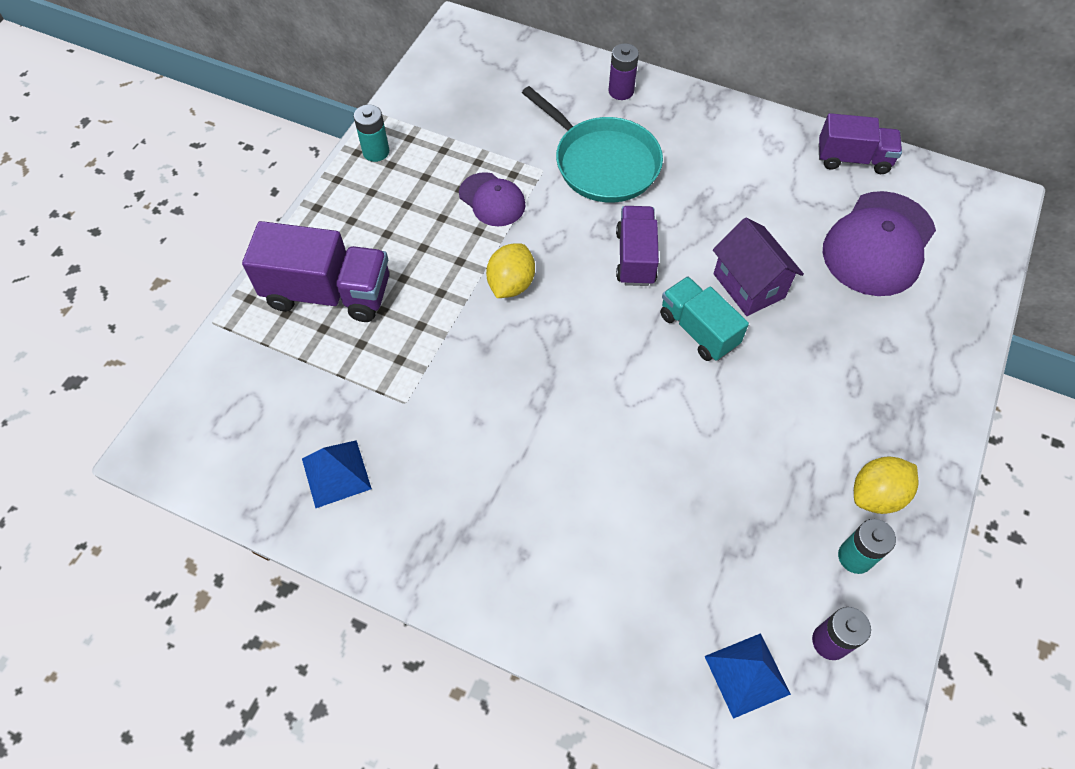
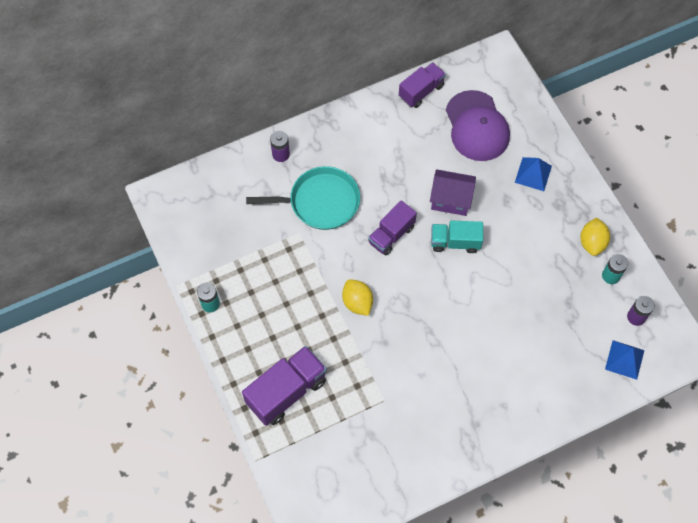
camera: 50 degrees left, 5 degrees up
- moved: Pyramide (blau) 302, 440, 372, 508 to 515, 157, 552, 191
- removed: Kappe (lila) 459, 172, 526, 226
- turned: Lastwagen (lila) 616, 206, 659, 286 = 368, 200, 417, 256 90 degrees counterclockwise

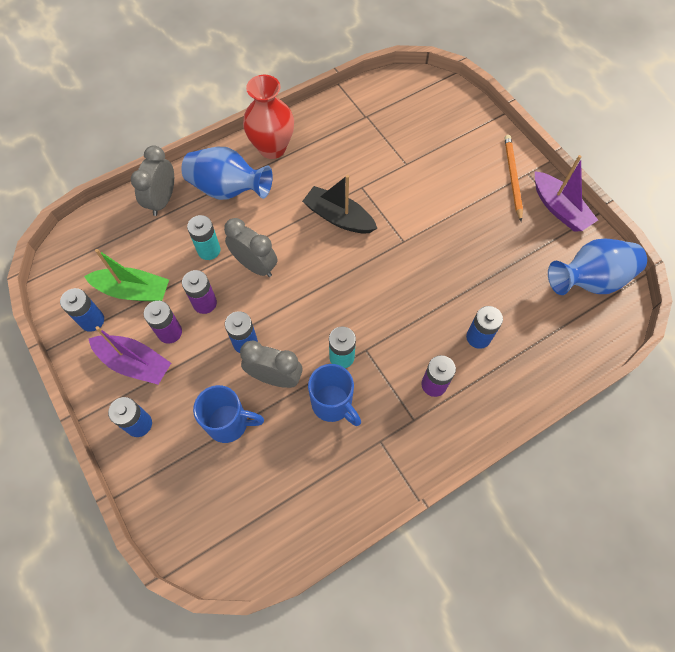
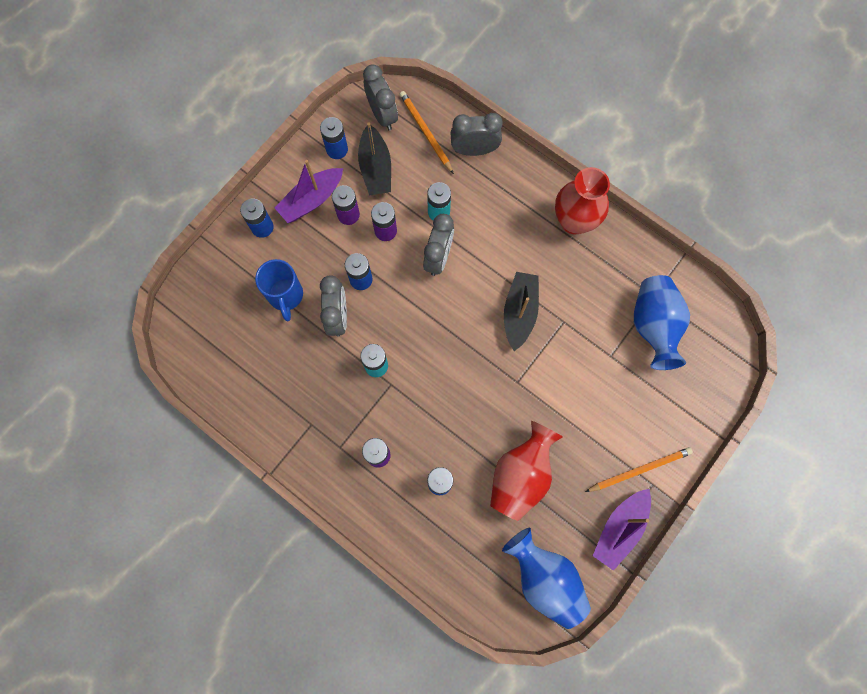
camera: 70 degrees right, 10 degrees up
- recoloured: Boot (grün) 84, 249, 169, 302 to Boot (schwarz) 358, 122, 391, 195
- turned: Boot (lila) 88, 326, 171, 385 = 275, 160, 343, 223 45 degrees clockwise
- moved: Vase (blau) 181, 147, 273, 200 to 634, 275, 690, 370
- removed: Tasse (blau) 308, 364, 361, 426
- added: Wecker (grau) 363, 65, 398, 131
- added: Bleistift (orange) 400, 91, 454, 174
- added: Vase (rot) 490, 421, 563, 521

= = =

## Work to be completed:
Each line from the one containing "- removed: Tasse (blau) 308, 364, 361, 426" to the last line of the material above should be reproduced word for word, with nothing added.

## Task answer:
- removed: Tasse (blau) 308, 364, 361, 426
- added: Wecker (grau) 363, 65, 398, 131
- added: Bleistift (orange) 400, 91, 454, 174
- added: Vase (rot) 490, 421, 563, 521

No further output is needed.